With the pictures set aside, reproduce each entry precisely as it reads.

+++++

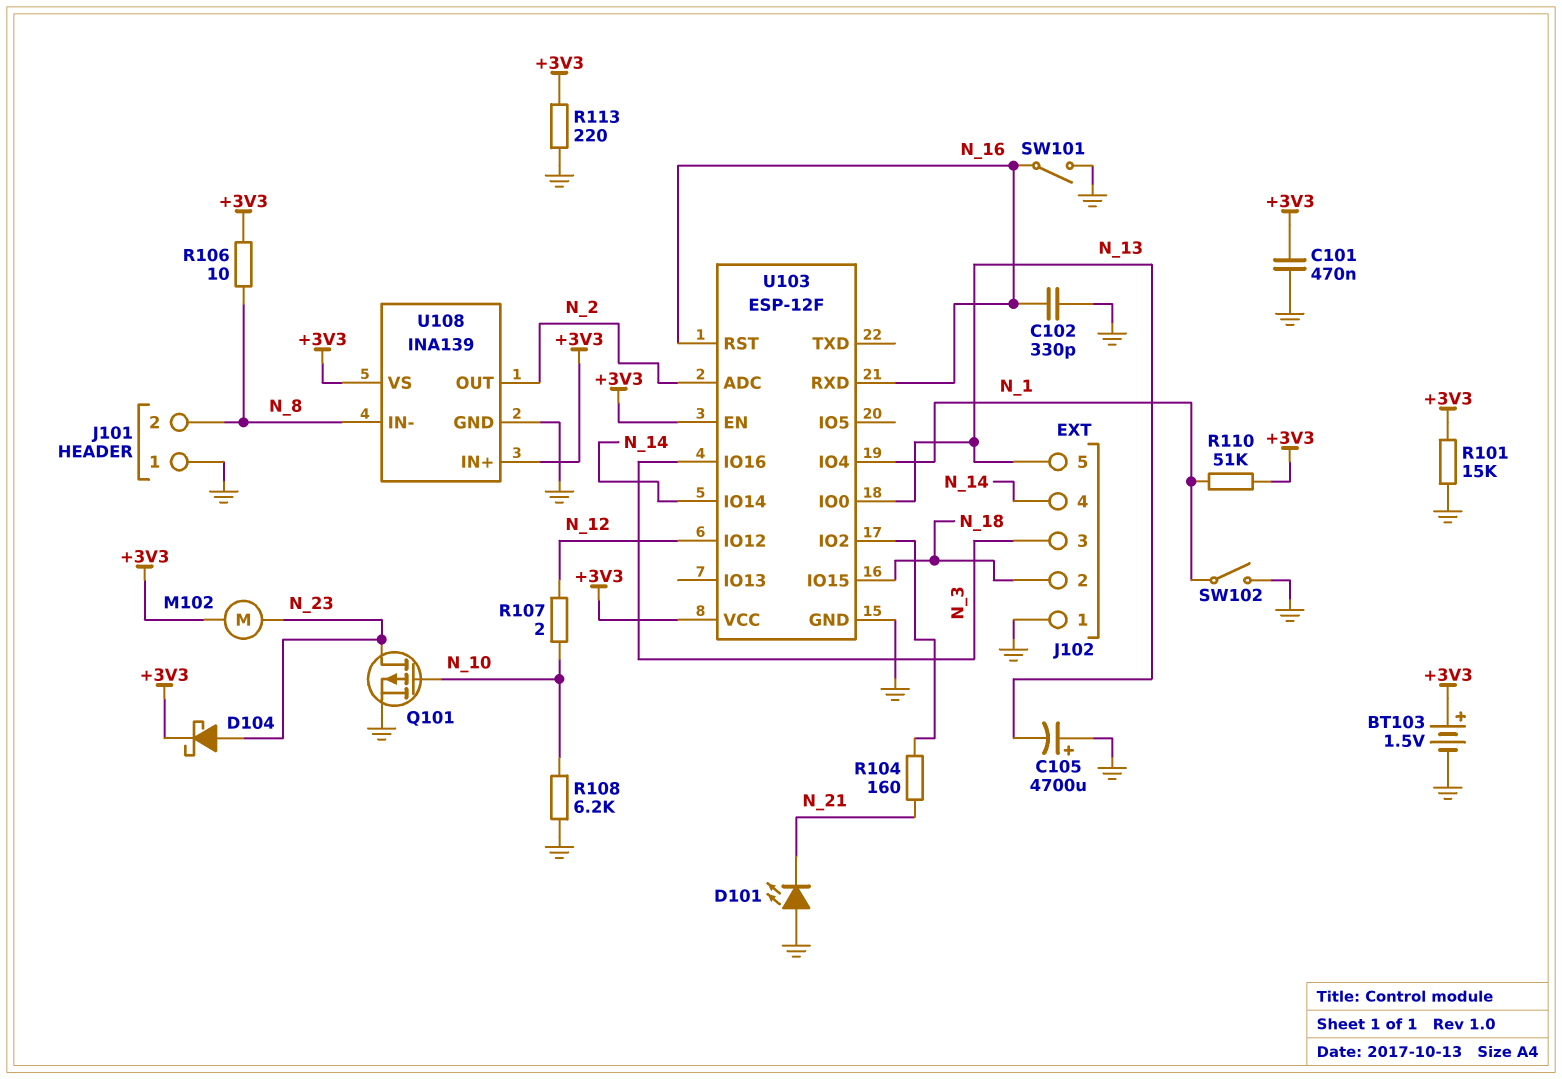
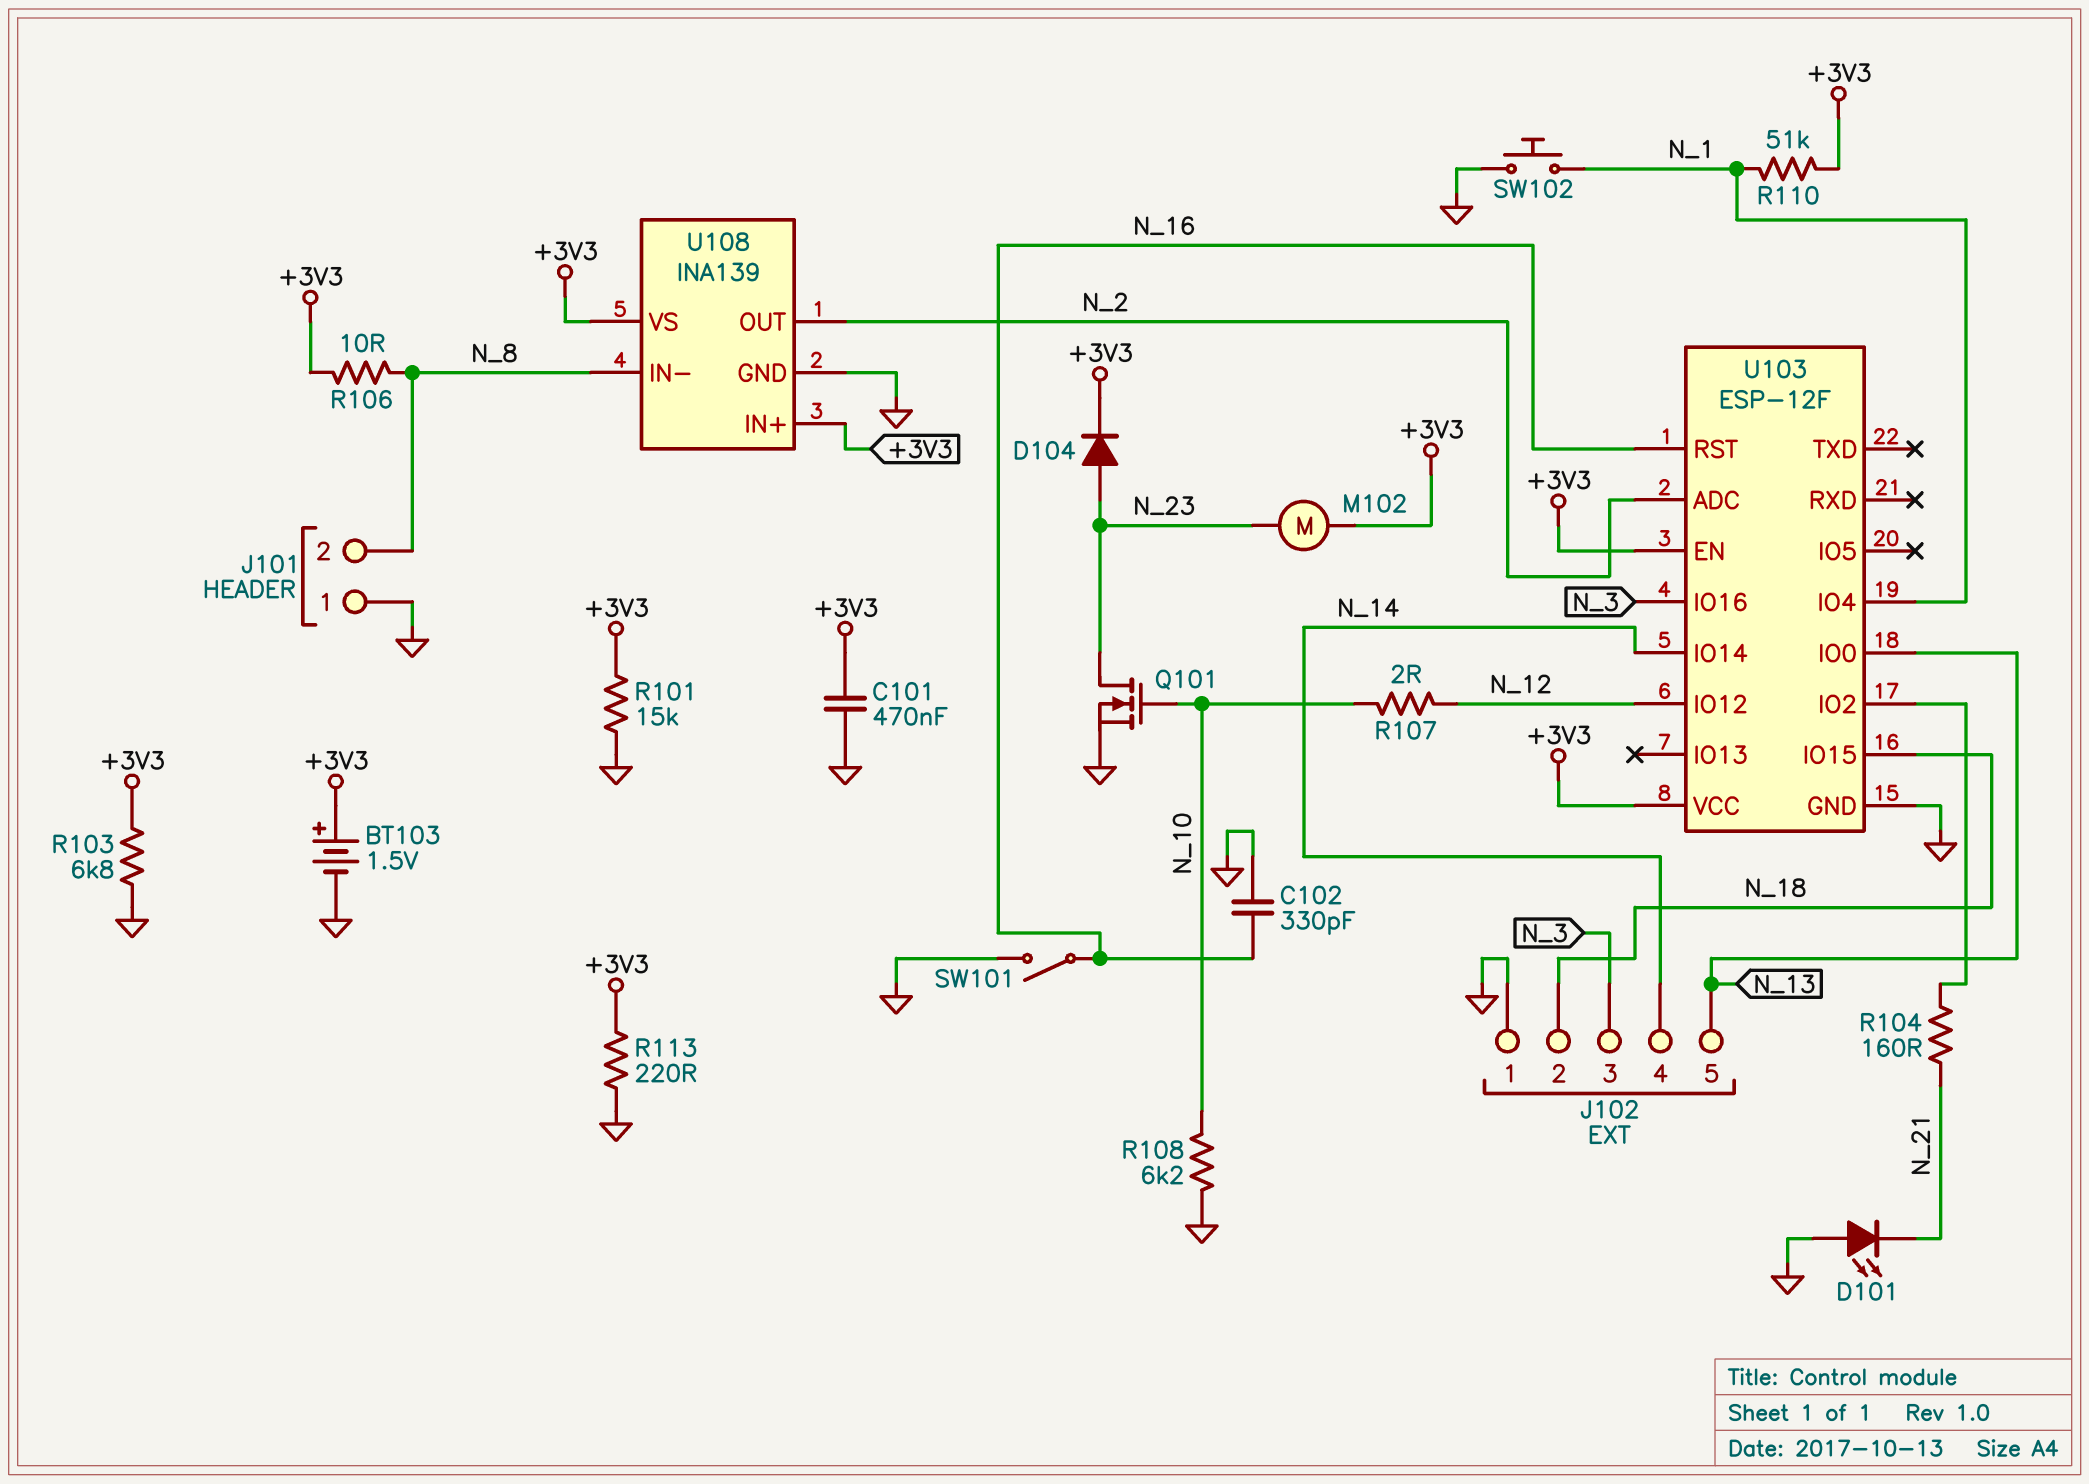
C105: 4700uF (plus GND, minus N_13) -> none
D104: schottky (A N_23, K +3V3) -> diode (A N_23, K +3V3)
Q101: PMOS (G N_10, D N_23, S GND) -> NMOS (G N_10, D N_23, S GND)
R103: none -> 6.8k (+3V3, GND)
SW102: switch (GND, N_1) -> button (GND, N_1)
U103 pin RXD: N_16 -> none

+++++

■ Task output:
C105: 4700uF (plus GND, minus N_13) -> none
D104: schottky (A N_23, K +3V3) -> diode (A N_23, K +3V3)
Q101: PMOS (G N_10, D N_23, S GND) -> NMOS (G N_10, D N_23, S GND)
R103: none -> 6.8k (+3V3, GND)
SW102: switch (GND, N_1) -> button (GND, N_1)
U103 pin RXD: N_16 -> none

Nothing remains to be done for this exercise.